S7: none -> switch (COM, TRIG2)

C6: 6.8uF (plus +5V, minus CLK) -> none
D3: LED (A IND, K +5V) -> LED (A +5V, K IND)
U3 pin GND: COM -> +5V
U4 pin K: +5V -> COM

-----

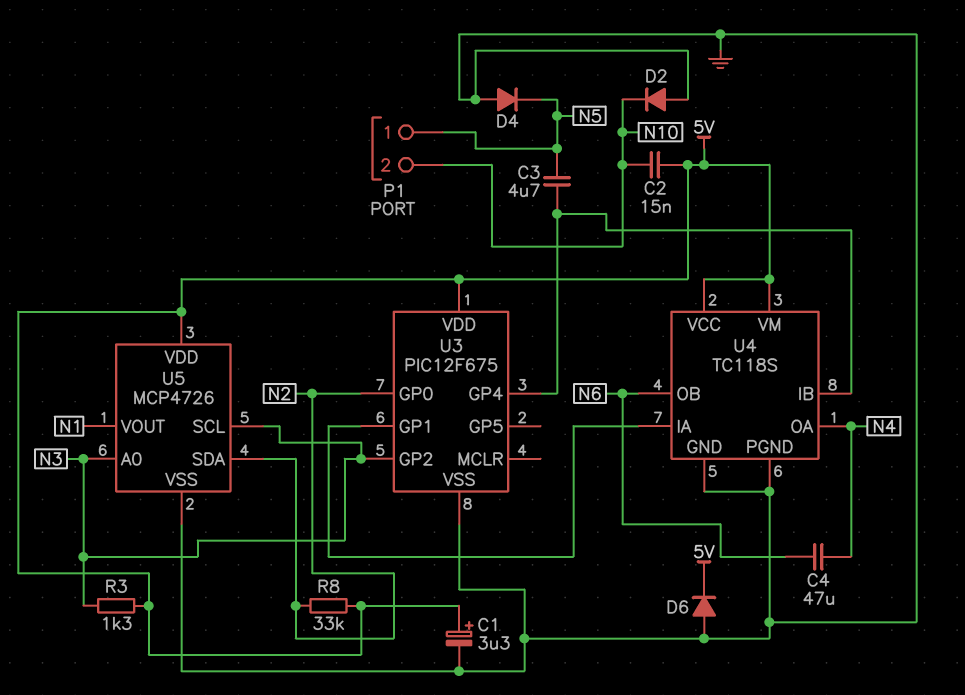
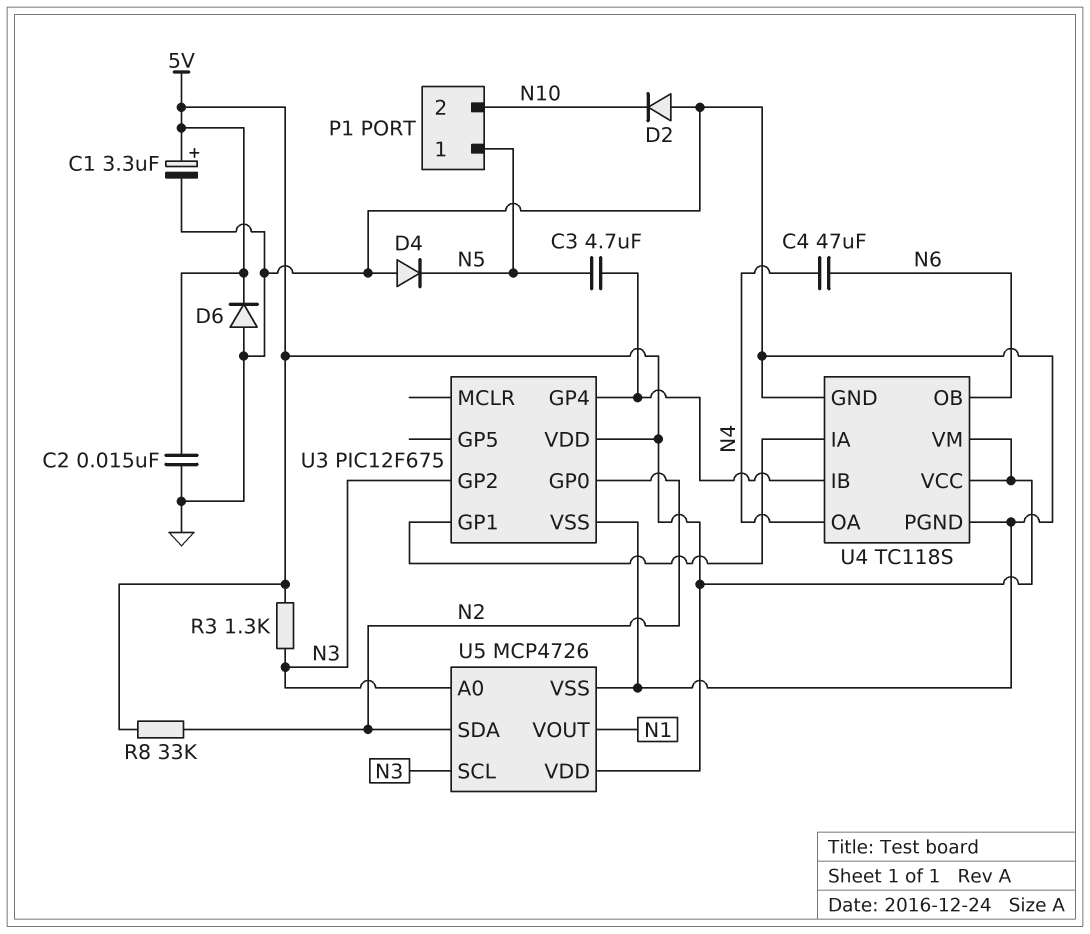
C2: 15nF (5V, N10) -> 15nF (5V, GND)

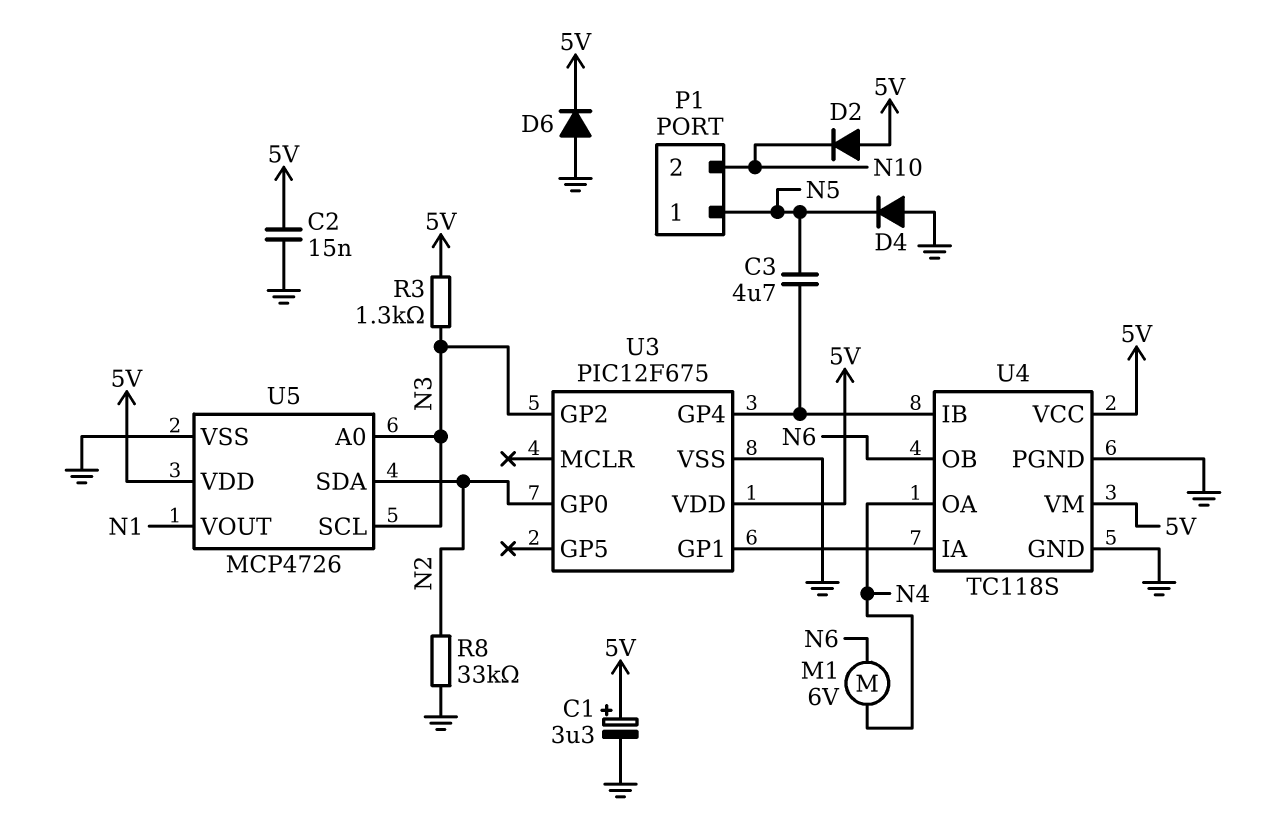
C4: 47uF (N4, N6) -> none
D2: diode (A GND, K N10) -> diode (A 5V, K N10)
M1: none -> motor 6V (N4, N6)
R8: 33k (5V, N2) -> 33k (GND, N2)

-----

Work order
Retype, exactly and with no pictures, everything above from the line with "C2: 15nF (5V, N10) -> 15nF (5V, GND)" down to the line with "R8: 33k (5V, N2) -> 33k (GND, N2)", both included.

Solution below
C2: 15nF (5V, N10) -> 15nF (5V, GND)

C4: 47uF (N4, N6) -> none
D2: diode (A GND, K N10) -> diode (A 5V, K N10)
M1: none -> motor 6V (N4, N6)
R8: 33k (5V, N2) -> 33k (GND, N2)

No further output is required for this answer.